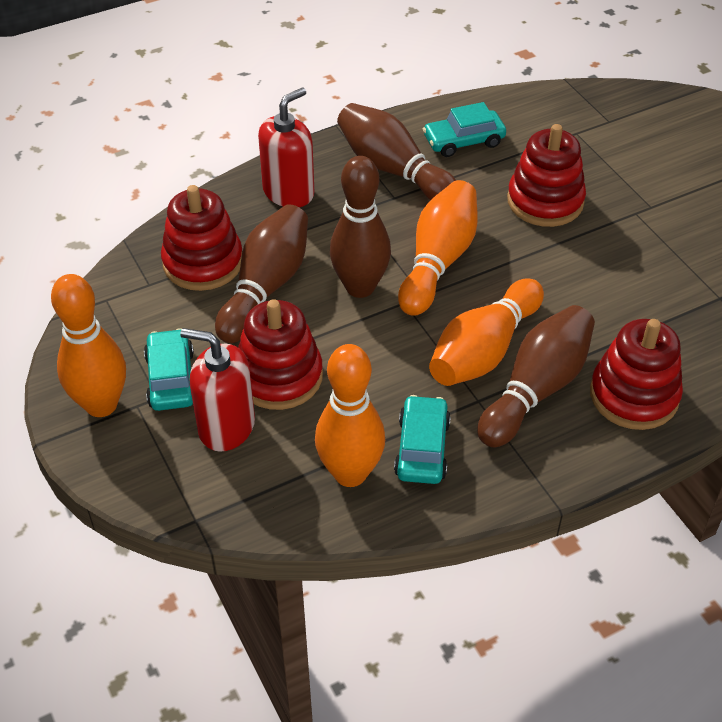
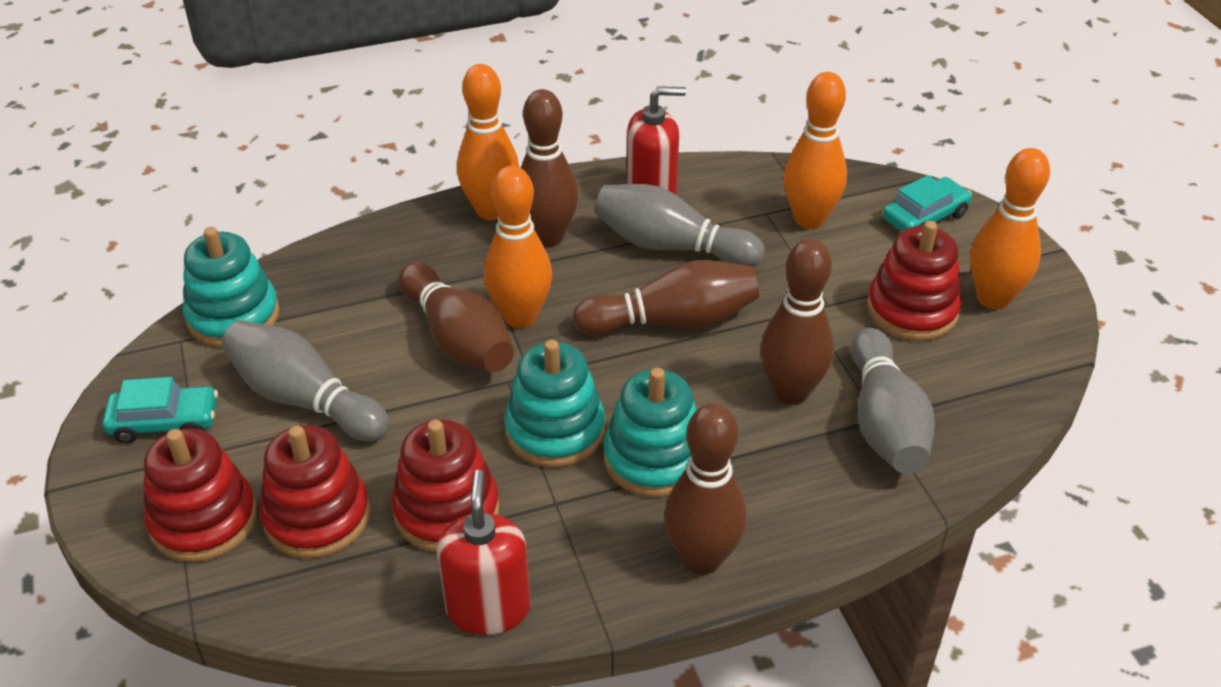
brown bowling pin: 4 -> 5
grey bowling pin: 0 -> 3
turquoise car: 3 -> 2
turquoise stacking toy: 0 -> 3

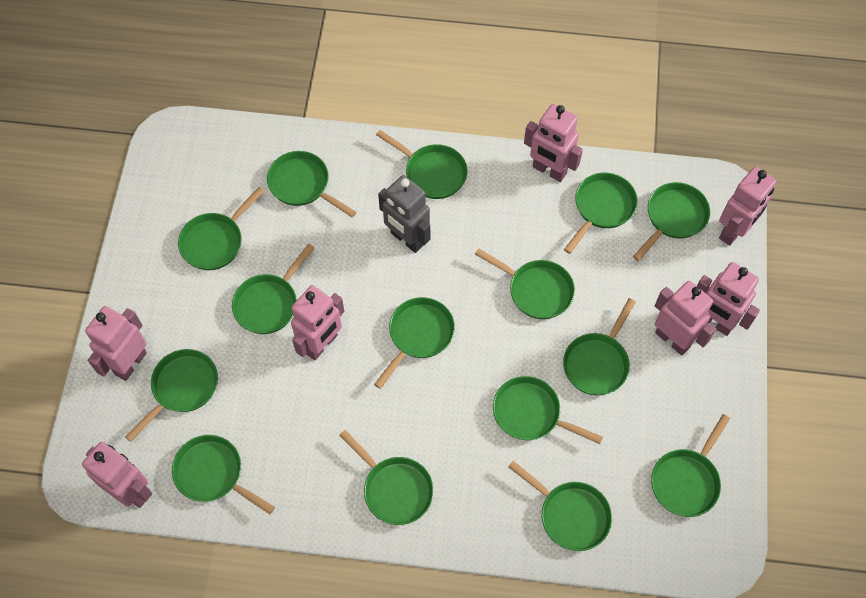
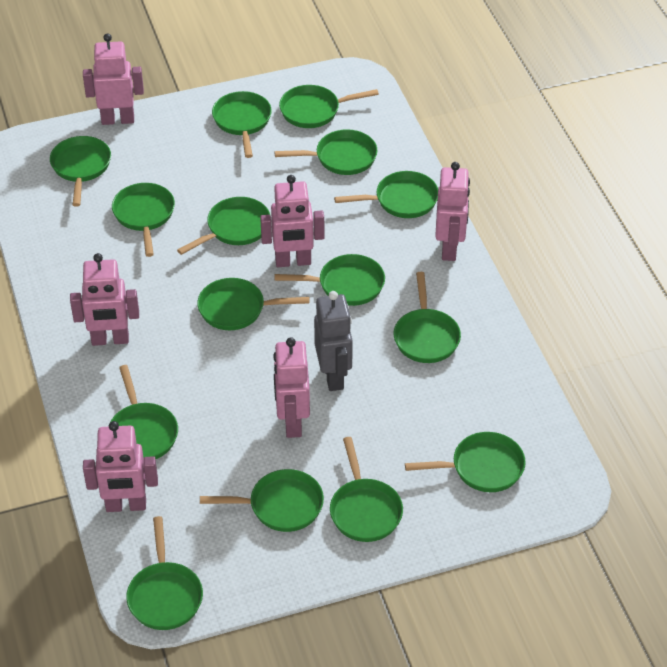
pink robot: 7 -> 6

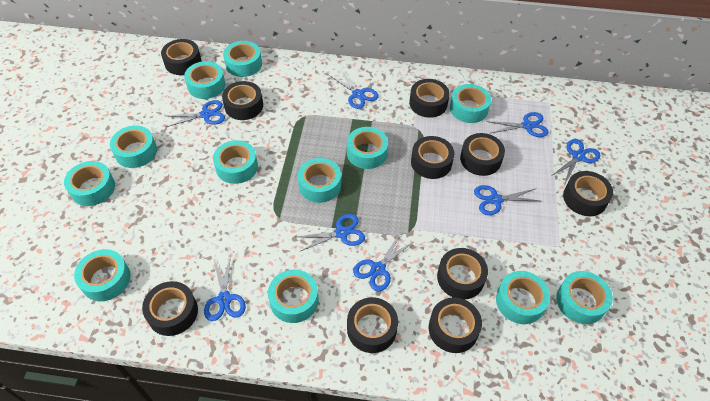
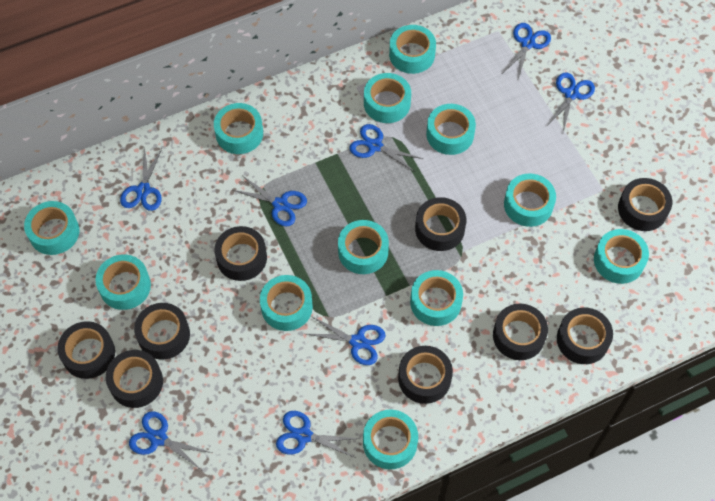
black tape: 10 -> 9

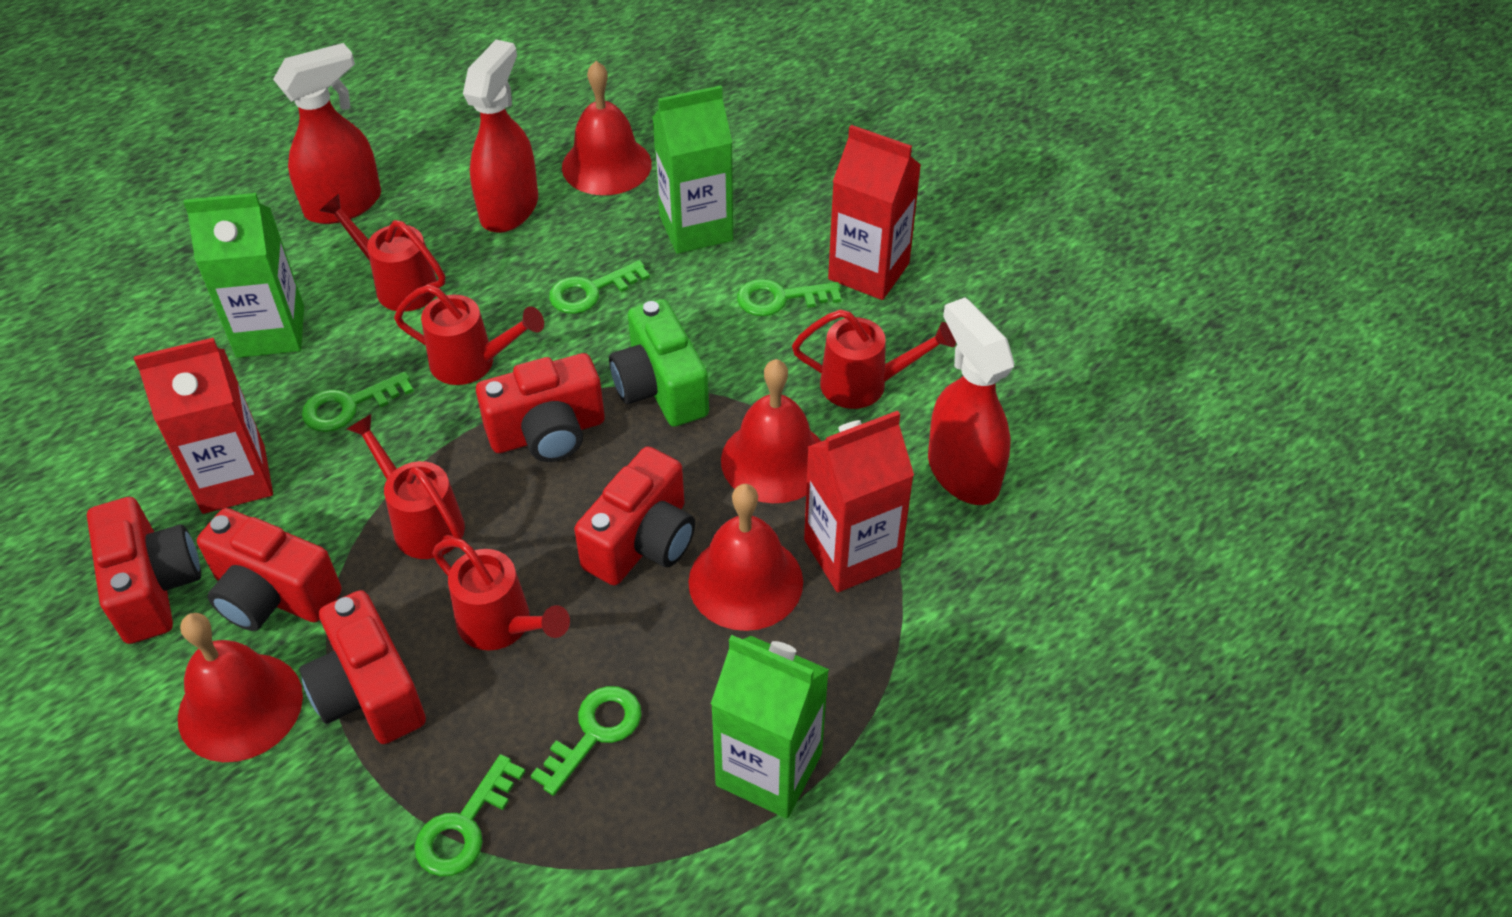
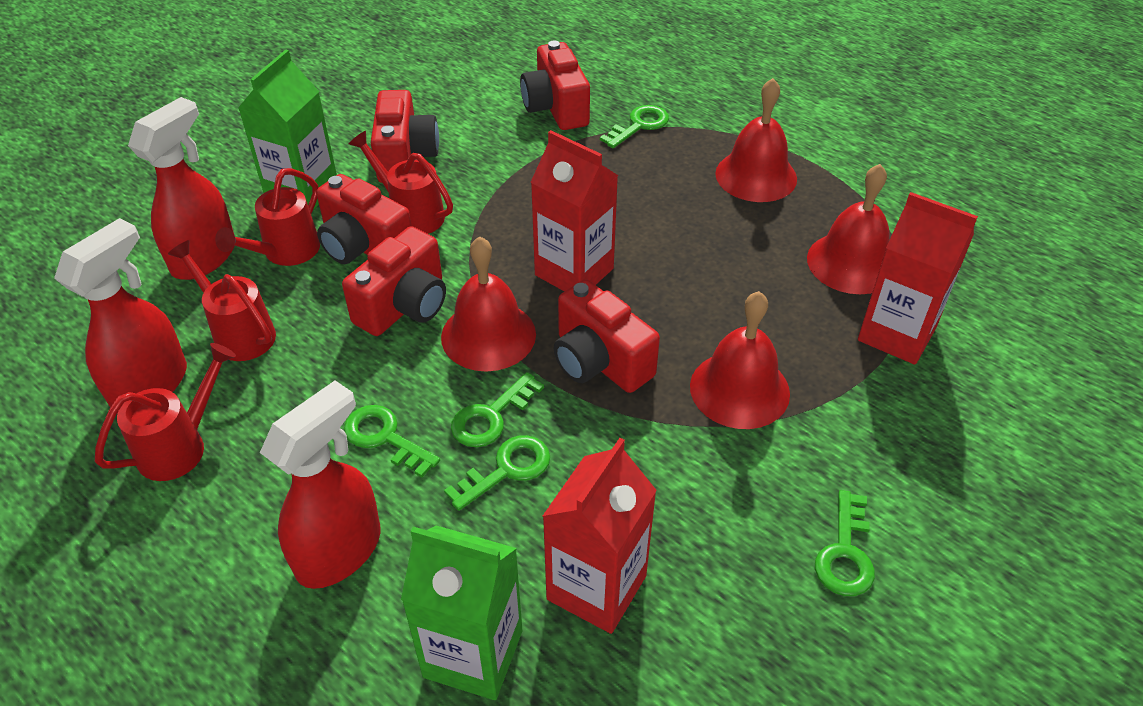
green camera: 1 -> 0
green carton: 3 -> 2
red watering can: 5 -> 4

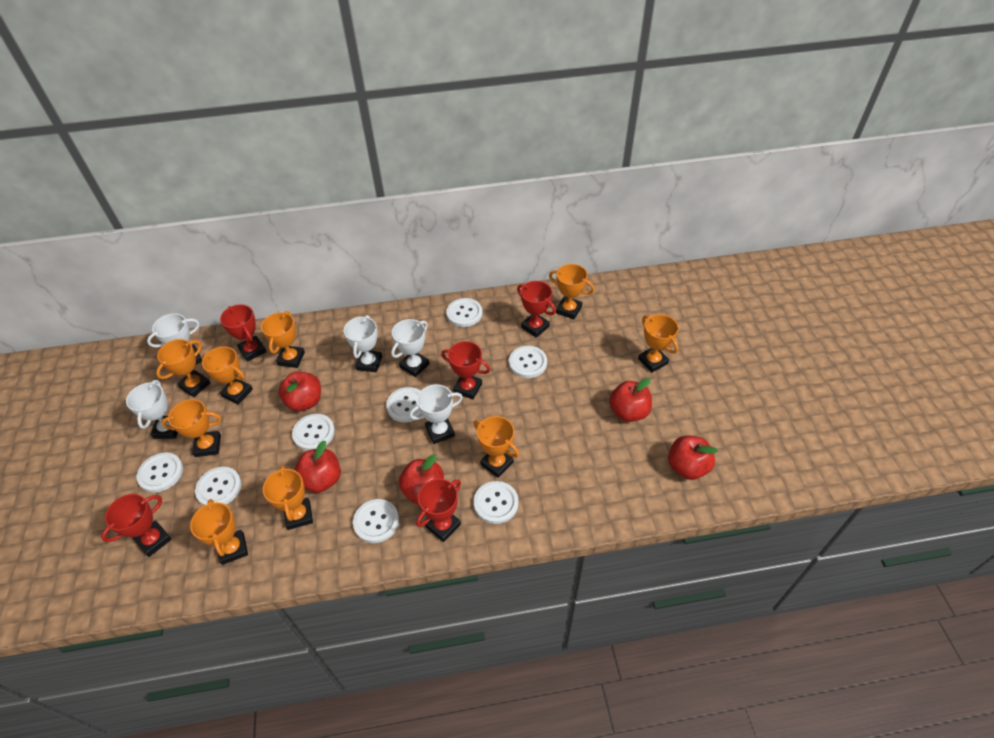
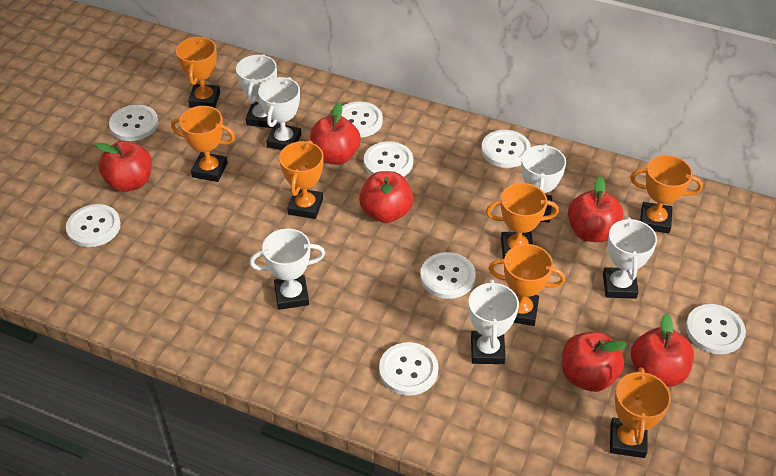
orange trophy: 9 -> 7
red apple: 5 -> 6
red trophy: 5 -> 0
white trophy: 5 -> 6

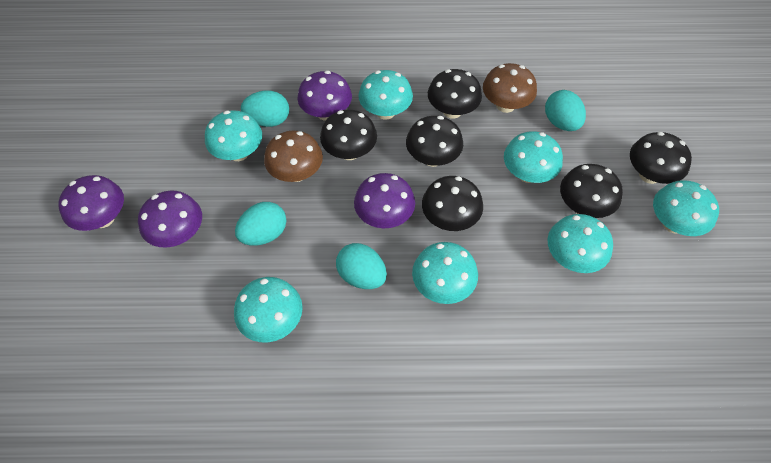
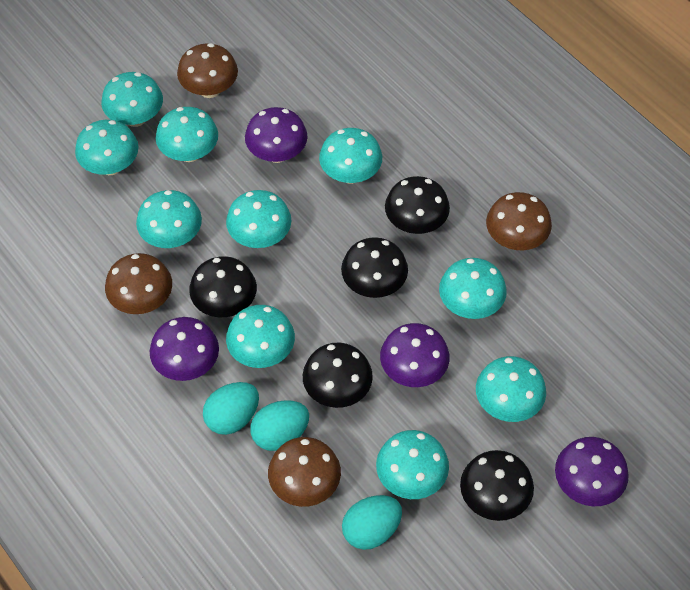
black mushroom: 6 -> 5
brown mushroom: 2 -> 4
turquoise egg: 4 -> 3
turquoise mushroom: 7 -> 10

§ §

What is needed is an exact copy of the lines from the one holding "black mushroom: 6 -> 5" through the final line of the material.

**EXERCISE RESPONSE:**
black mushroom: 6 -> 5
brown mushroom: 2 -> 4
turquoise egg: 4 -> 3
turquoise mushroom: 7 -> 10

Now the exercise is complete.